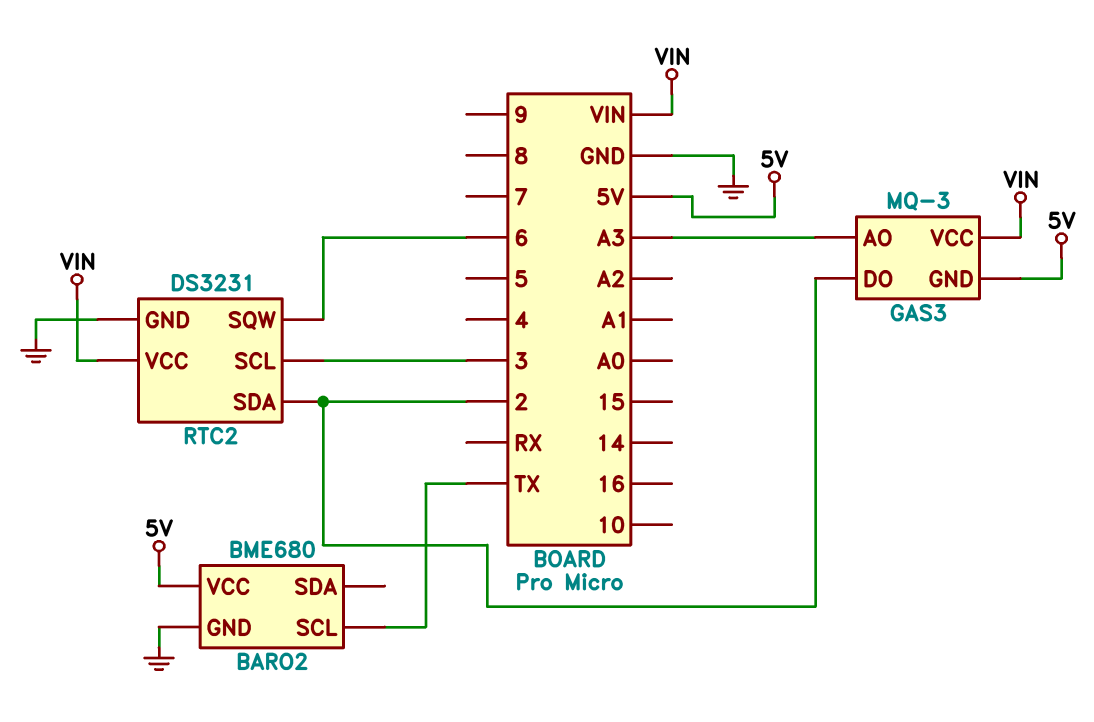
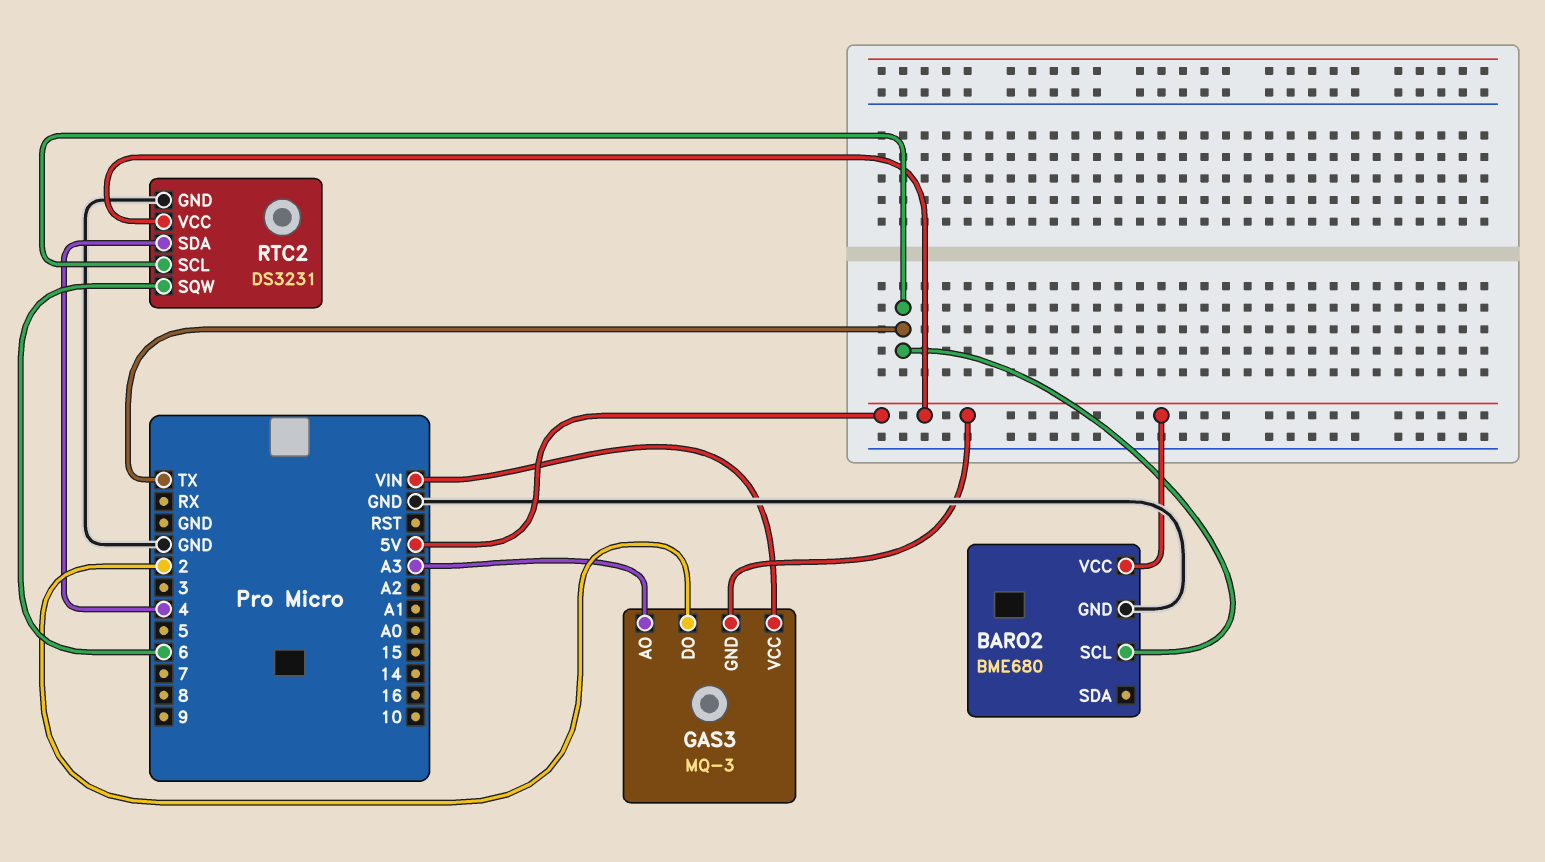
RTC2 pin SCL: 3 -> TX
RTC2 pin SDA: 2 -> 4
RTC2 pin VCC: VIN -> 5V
######
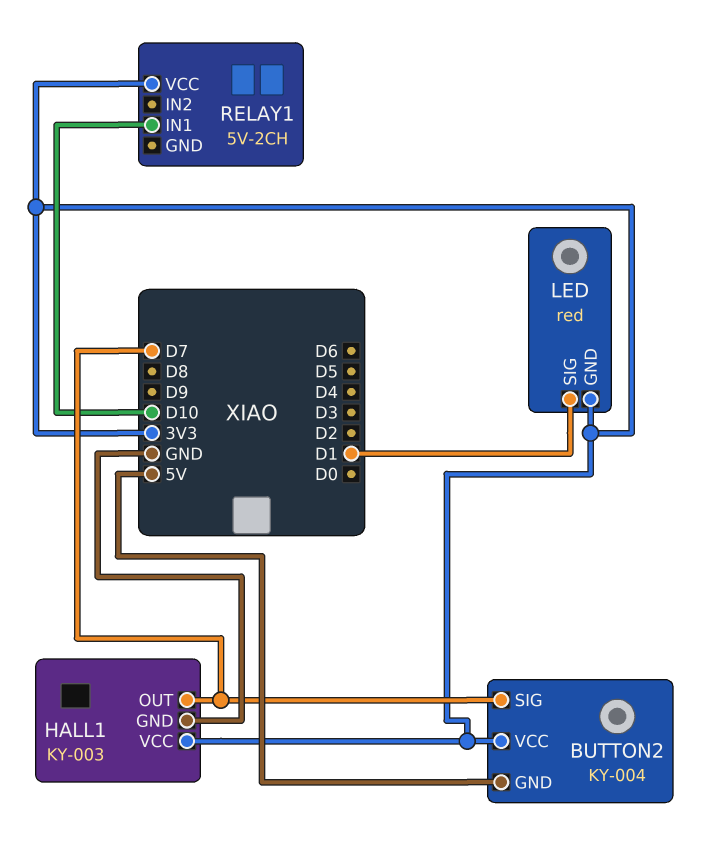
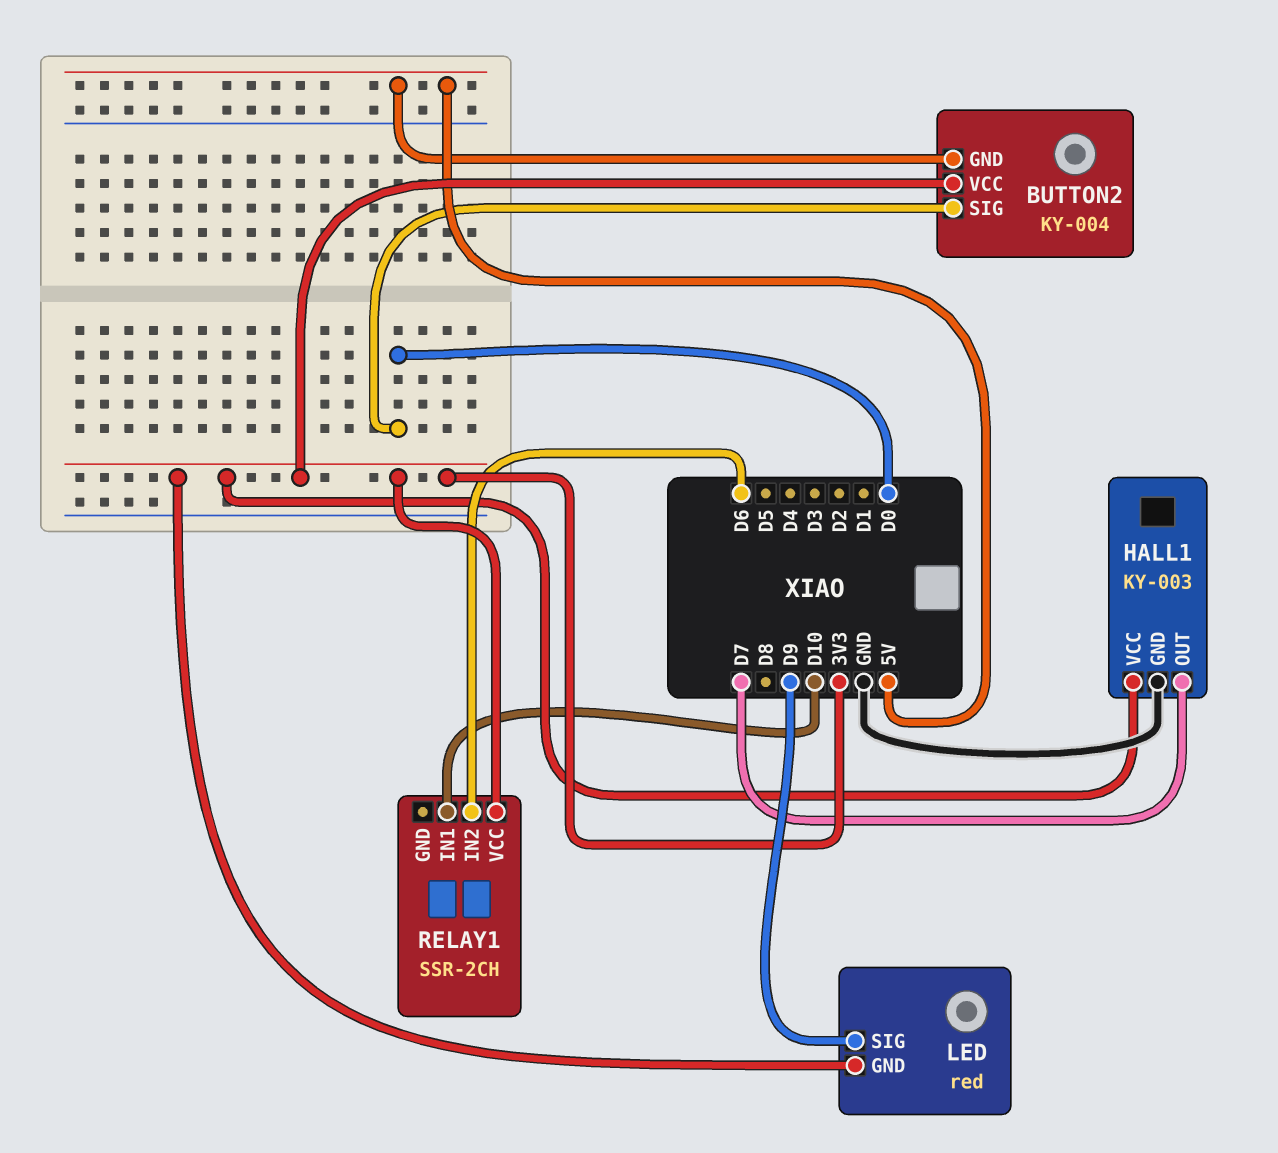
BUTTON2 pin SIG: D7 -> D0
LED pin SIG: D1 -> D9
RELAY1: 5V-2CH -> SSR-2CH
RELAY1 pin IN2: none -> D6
######
WHAT YOU NEED TO DO - Every line above from the line with "RTC2 pin SCL: 3 -> TX" to the line with "RTC2 pin VCC: VIN -> 5V" is wanted, ends included; write them out exactly and add no other line.

OUTPUT OF THE TASK -
RTC2 pin SCL: 3 -> TX
RTC2 pin SDA: 2 -> 4
RTC2 pin VCC: VIN -> 5V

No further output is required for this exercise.